▸ INFORMATION SHOWN:
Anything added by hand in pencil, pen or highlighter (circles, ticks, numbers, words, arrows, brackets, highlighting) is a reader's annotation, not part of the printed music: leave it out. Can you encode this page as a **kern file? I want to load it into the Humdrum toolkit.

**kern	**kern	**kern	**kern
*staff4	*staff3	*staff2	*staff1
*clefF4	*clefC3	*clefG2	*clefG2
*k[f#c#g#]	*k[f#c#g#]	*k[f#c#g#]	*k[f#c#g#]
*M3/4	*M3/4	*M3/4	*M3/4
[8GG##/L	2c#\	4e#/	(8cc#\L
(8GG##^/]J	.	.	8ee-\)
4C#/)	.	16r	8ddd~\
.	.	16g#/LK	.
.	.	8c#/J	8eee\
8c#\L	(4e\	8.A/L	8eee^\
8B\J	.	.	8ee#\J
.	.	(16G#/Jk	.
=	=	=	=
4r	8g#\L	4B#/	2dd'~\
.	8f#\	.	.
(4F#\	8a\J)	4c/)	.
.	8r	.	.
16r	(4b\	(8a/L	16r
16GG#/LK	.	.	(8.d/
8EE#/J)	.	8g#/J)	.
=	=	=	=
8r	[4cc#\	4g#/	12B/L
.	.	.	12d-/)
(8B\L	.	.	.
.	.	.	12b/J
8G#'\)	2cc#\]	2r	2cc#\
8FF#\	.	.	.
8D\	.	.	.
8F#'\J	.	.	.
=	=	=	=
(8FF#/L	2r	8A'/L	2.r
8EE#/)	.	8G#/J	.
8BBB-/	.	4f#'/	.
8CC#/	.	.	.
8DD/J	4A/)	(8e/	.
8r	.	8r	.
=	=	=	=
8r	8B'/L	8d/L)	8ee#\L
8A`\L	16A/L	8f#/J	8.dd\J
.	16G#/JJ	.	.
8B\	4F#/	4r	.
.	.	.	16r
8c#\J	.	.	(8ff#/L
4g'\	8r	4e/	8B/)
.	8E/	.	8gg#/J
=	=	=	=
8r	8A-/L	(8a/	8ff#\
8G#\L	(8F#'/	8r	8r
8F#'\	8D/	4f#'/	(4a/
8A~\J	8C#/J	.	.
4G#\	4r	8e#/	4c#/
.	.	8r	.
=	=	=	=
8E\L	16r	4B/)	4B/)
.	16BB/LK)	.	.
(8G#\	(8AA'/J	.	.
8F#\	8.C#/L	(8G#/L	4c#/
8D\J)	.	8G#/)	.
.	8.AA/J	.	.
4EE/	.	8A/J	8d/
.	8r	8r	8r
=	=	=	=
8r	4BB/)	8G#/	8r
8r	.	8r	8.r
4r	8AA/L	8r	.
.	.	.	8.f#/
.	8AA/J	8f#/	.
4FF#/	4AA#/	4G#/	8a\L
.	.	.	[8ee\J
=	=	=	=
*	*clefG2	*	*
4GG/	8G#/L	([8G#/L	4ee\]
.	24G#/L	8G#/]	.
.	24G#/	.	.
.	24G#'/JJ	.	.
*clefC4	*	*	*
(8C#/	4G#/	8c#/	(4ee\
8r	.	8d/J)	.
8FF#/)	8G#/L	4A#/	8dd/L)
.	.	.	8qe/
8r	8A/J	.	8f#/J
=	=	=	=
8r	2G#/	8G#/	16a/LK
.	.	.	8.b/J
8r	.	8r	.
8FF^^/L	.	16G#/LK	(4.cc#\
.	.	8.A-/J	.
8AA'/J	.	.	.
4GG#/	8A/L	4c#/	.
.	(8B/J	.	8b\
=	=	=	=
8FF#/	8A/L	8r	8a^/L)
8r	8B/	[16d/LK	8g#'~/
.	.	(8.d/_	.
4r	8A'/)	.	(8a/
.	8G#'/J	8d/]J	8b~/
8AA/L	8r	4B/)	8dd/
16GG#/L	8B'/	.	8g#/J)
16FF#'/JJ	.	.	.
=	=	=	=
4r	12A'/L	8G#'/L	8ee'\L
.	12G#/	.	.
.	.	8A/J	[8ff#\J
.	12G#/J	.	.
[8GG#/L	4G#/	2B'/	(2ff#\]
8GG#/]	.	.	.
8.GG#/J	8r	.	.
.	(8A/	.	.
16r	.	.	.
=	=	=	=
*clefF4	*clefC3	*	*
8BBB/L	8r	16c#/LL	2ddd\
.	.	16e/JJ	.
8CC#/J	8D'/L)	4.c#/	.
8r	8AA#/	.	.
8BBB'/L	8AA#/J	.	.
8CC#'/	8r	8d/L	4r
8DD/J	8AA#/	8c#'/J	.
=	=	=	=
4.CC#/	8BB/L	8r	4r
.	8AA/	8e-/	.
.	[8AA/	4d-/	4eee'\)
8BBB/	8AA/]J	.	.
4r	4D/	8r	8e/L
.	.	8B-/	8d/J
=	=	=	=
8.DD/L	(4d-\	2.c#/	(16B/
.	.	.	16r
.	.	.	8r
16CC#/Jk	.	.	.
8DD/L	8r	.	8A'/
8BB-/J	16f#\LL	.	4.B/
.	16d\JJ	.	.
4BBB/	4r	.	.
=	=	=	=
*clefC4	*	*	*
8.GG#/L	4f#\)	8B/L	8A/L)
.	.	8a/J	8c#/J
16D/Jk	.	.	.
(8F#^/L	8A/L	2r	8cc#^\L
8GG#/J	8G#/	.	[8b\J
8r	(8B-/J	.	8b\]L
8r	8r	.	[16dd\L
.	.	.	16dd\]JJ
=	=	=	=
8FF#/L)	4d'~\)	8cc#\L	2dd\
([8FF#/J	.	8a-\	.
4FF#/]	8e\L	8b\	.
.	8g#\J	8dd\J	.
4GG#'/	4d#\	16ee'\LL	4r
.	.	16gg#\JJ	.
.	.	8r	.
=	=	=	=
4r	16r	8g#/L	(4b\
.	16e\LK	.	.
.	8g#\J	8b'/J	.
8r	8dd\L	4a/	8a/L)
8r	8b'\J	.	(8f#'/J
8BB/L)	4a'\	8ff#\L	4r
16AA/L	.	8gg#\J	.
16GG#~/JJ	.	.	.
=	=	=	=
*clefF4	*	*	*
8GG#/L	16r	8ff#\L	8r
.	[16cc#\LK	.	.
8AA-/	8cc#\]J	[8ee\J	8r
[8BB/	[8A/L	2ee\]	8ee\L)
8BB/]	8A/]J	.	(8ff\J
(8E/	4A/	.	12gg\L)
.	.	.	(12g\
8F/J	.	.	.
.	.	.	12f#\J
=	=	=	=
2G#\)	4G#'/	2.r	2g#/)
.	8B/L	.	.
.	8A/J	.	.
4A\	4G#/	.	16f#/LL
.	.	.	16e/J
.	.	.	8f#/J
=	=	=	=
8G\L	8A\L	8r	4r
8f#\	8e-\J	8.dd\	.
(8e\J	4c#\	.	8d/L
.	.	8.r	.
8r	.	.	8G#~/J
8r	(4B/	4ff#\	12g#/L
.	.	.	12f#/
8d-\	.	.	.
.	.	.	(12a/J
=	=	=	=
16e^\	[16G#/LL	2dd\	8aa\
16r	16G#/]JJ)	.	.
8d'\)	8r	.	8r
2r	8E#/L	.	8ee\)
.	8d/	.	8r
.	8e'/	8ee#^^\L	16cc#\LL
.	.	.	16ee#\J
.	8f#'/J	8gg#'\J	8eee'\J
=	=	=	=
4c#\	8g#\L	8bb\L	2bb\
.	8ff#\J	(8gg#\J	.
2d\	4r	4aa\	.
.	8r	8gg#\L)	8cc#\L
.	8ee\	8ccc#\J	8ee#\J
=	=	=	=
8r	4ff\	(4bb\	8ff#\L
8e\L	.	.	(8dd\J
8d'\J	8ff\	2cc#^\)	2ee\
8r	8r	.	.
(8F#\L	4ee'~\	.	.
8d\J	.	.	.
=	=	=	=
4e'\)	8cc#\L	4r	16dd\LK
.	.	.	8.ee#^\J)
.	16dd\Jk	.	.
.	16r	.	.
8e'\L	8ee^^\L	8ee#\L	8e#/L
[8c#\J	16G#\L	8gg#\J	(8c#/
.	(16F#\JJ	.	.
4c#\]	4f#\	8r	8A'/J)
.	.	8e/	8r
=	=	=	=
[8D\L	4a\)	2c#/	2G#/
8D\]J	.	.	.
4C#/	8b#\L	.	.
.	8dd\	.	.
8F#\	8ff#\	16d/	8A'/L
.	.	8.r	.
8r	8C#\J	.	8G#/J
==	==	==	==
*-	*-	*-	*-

▸ WORK TO COMPLETE: Identify every row above that contains the string "kern", and copy each such row in full.

▸ WRITTEN RESPONSE:
Anything added by hand in pencil, pen or highlighter (circles, ticks, numbers, words, arrows, brackets, highlighting) is a reader's annotation, not part of the printed music: leave it out. Can you encode this page as a **kern file? I want to load it into the Humdrum toolkit.
**kern	**kern	**kern	**kern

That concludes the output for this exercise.